>> Start LISTED ENTRIES
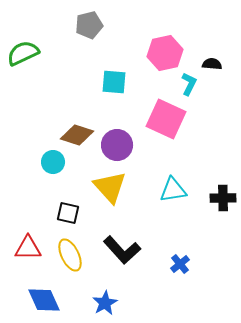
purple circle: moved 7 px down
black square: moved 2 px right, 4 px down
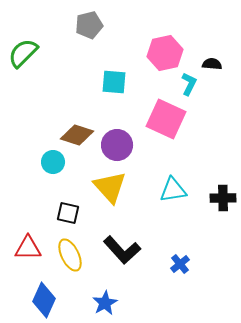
green semicircle: rotated 20 degrees counterclockwise
blue diamond: rotated 48 degrees clockwise
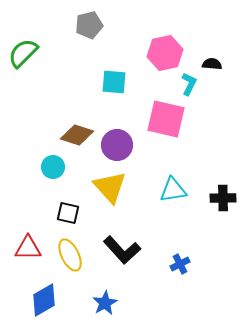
pink square: rotated 12 degrees counterclockwise
cyan circle: moved 5 px down
blue cross: rotated 12 degrees clockwise
blue diamond: rotated 36 degrees clockwise
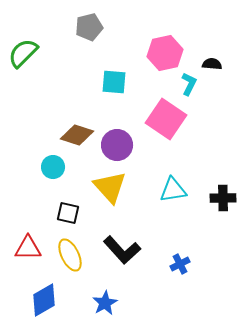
gray pentagon: moved 2 px down
pink square: rotated 21 degrees clockwise
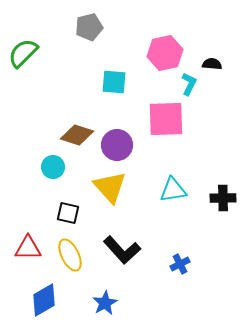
pink square: rotated 36 degrees counterclockwise
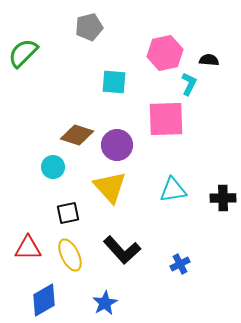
black semicircle: moved 3 px left, 4 px up
black square: rotated 25 degrees counterclockwise
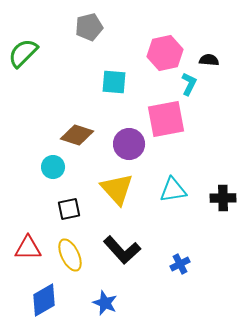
pink square: rotated 9 degrees counterclockwise
purple circle: moved 12 px right, 1 px up
yellow triangle: moved 7 px right, 2 px down
black square: moved 1 px right, 4 px up
blue star: rotated 20 degrees counterclockwise
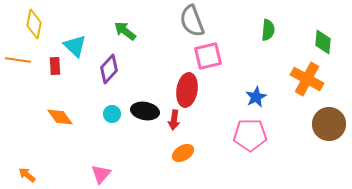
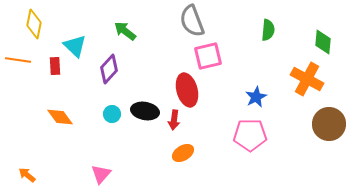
red ellipse: rotated 24 degrees counterclockwise
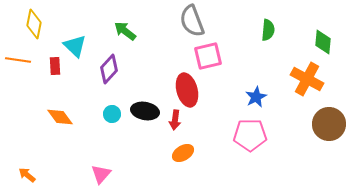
red arrow: moved 1 px right
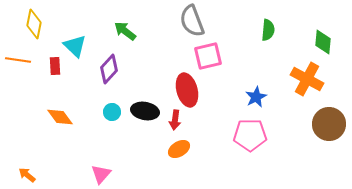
cyan circle: moved 2 px up
orange ellipse: moved 4 px left, 4 px up
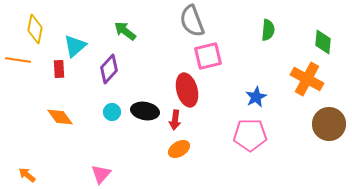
yellow diamond: moved 1 px right, 5 px down
cyan triangle: rotated 35 degrees clockwise
red rectangle: moved 4 px right, 3 px down
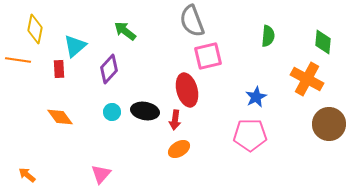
green semicircle: moved 6 px down
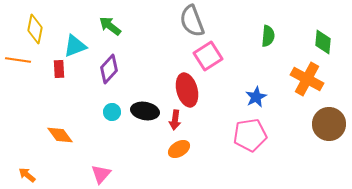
green arrow: moved 15 px left, 5 px up
cyan triangle: rotated 20 degrees clockwise
pink square: rotated 20 degrees counterclockwise
orange diamond: moved 18 px down
pink pentagon: rotated 8 degrees counterclockwise
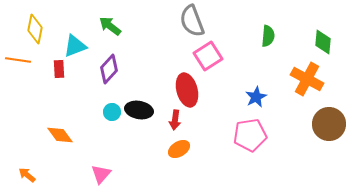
black ellipse: moved 6 px left, 1 px up
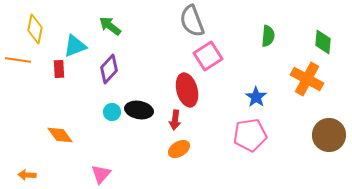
blue star: rotated 10 degrees counterclockwise
brown circle: moved 11 px down
orange arrow: rotated 36 degrees counterclockwise
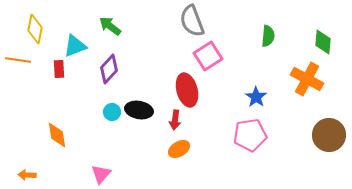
orange diamond: moved 3 px left; rotated 28 degrees clockwise
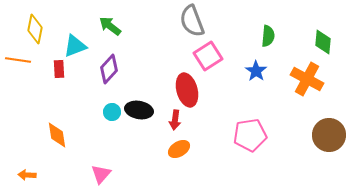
blue star: moved 26 px up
>> End LISTED ENTRIES
▸ REQUIRED TASK: Copy the rows word for word, beginning at the line that contains "blue star: rotated 10" and continuing through the last row. Leave the pictures out of your copy.

▸ EXERCISE OUTPUT:
blue star: rotated 10 degrees counterclockwise
brown circle: moved 11 px down
orange arrow: rotated 36 degrees counterclockwise
orange diamond: moved 3 px left; rotated 28 degrees clockwise
blue star: moved 26 px up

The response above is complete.